> Task objective: Produce as output only the lines below starting at the line with "BUTTON3: B3F -> KY-004" and continuing through the line with "POT pin VCC: 3V3 -> 5V", each one exactly as written.

Structured diff data
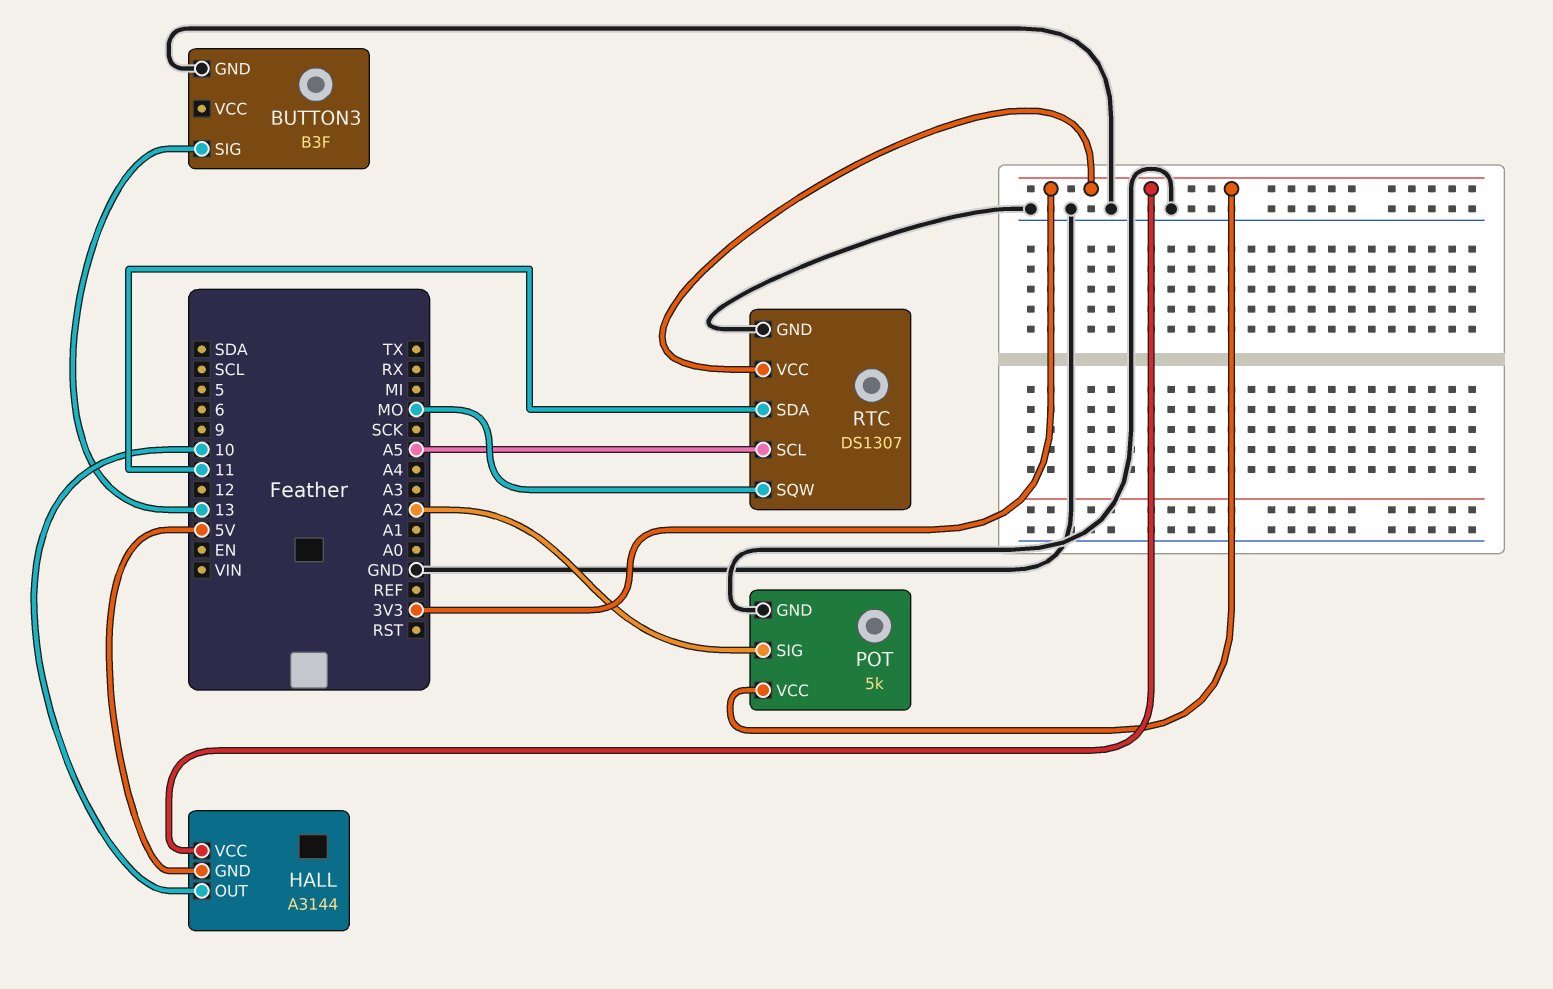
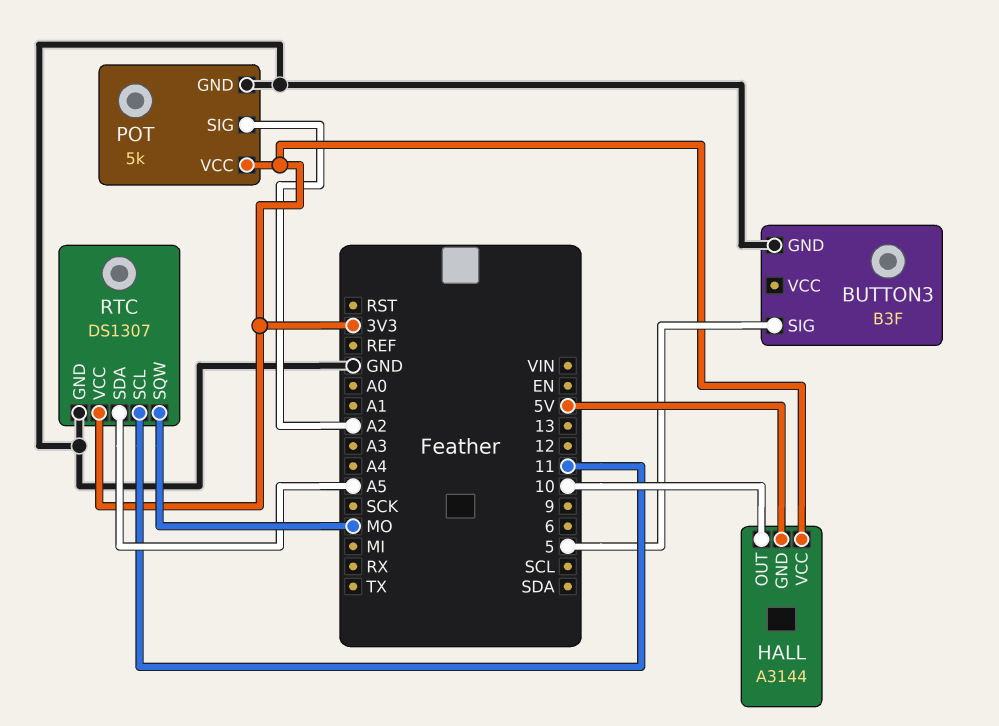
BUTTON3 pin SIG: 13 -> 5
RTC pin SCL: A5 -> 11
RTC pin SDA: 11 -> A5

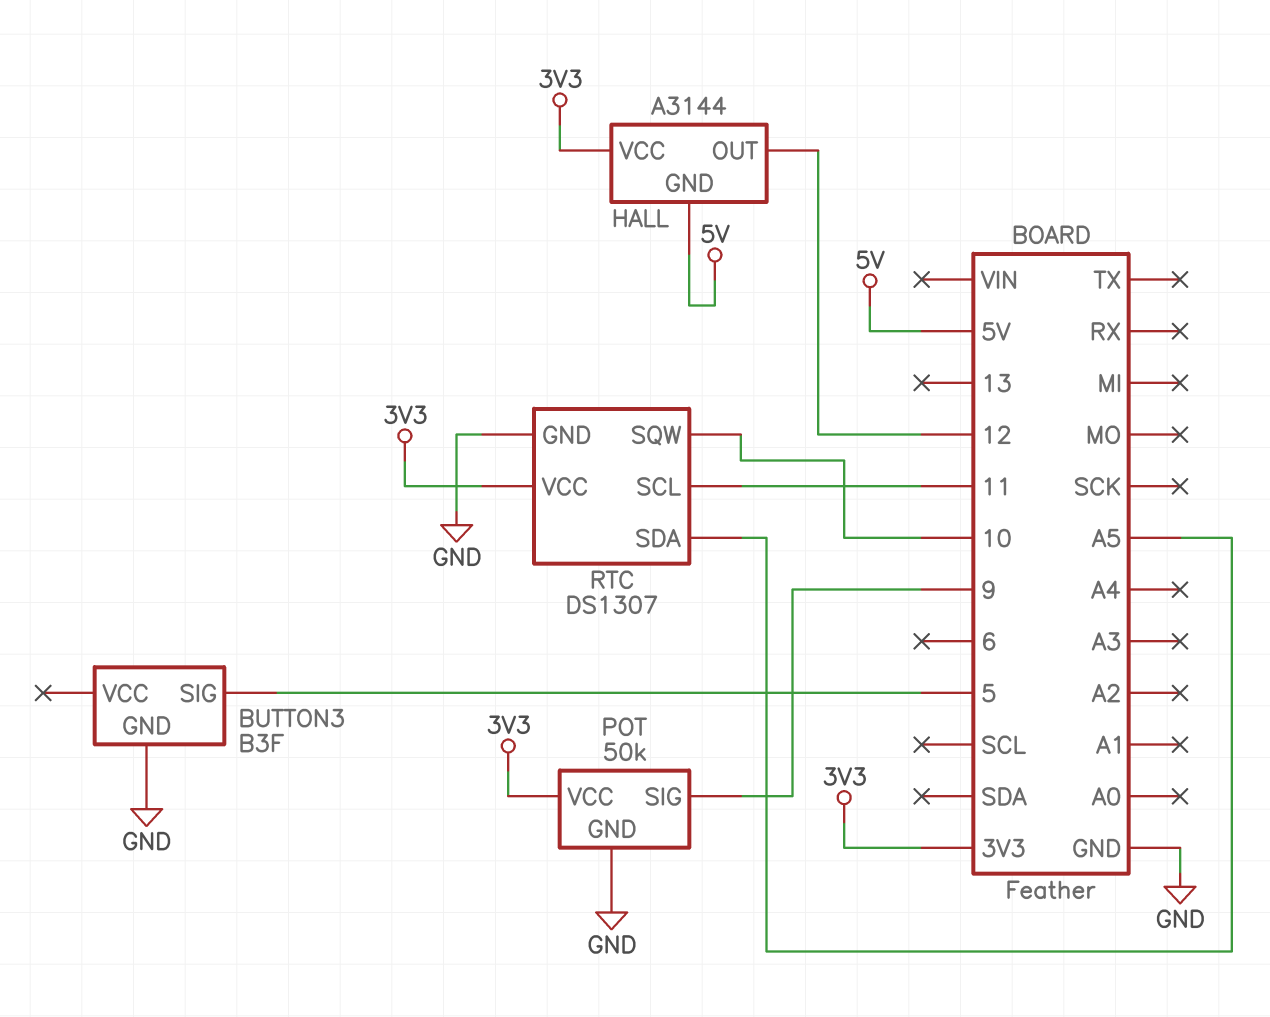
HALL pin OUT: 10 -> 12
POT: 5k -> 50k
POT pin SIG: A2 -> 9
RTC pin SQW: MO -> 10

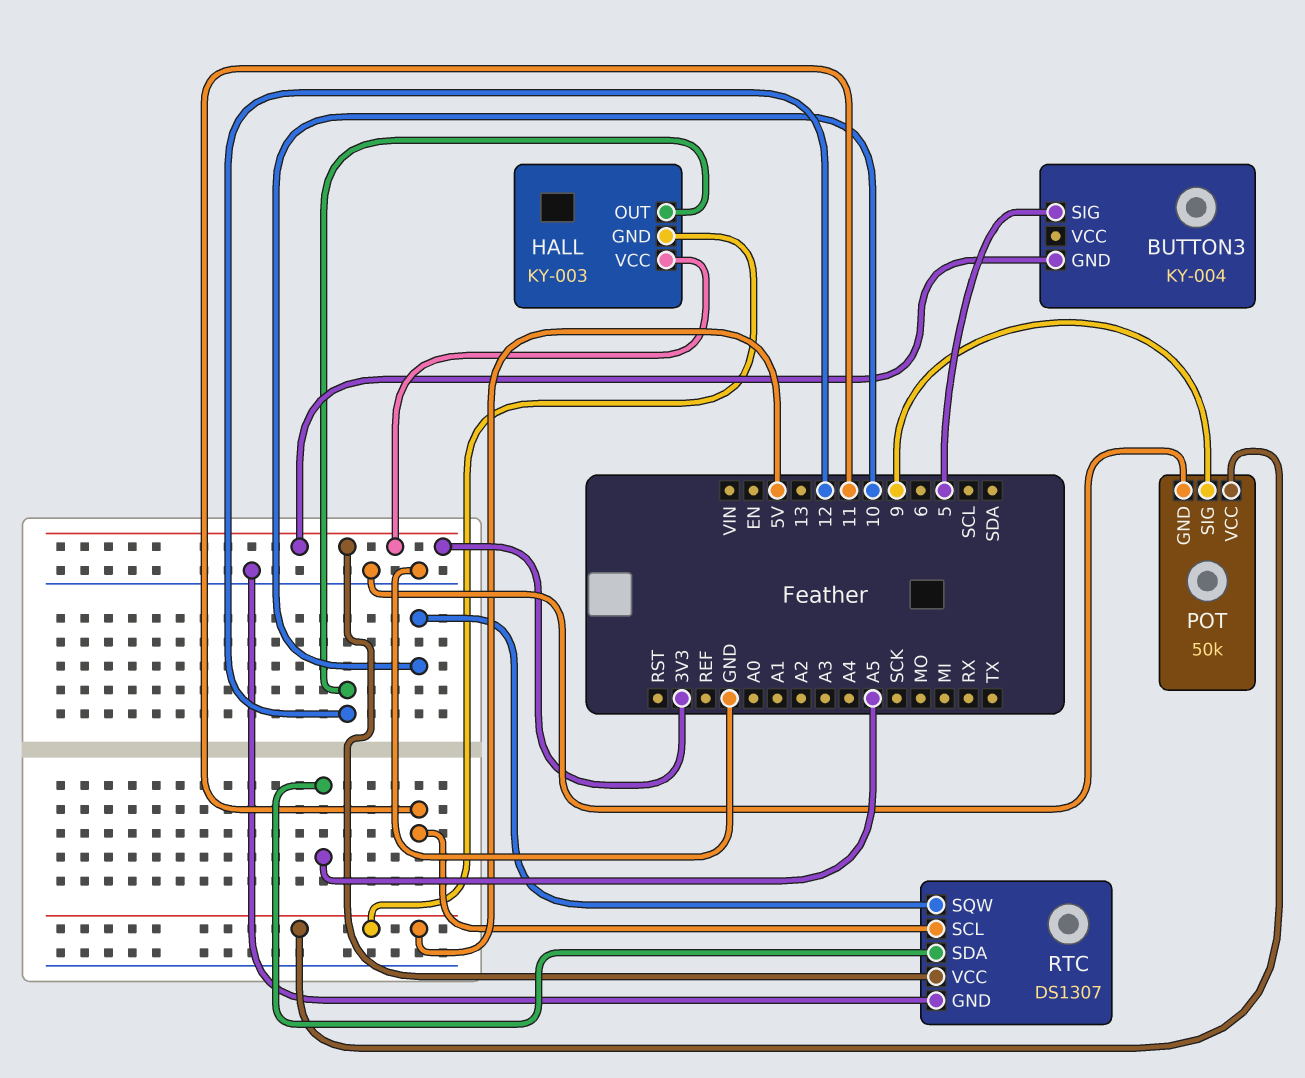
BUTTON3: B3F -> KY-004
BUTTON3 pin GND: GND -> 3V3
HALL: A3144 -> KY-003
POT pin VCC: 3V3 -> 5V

---

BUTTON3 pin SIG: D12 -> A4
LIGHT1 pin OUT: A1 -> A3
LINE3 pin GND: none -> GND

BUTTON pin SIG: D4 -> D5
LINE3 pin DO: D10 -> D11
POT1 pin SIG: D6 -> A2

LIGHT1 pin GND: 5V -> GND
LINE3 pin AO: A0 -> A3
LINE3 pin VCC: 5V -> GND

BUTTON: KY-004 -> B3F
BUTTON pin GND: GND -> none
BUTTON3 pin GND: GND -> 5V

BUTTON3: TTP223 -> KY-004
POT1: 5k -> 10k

> Exercise output:
BUTTON3: B3F -> KY-004
BUTTON3 pin GND: GND -> 3V3
HALL: A3144 -> KY-003
POT pin VCC: 3V3 -> 5V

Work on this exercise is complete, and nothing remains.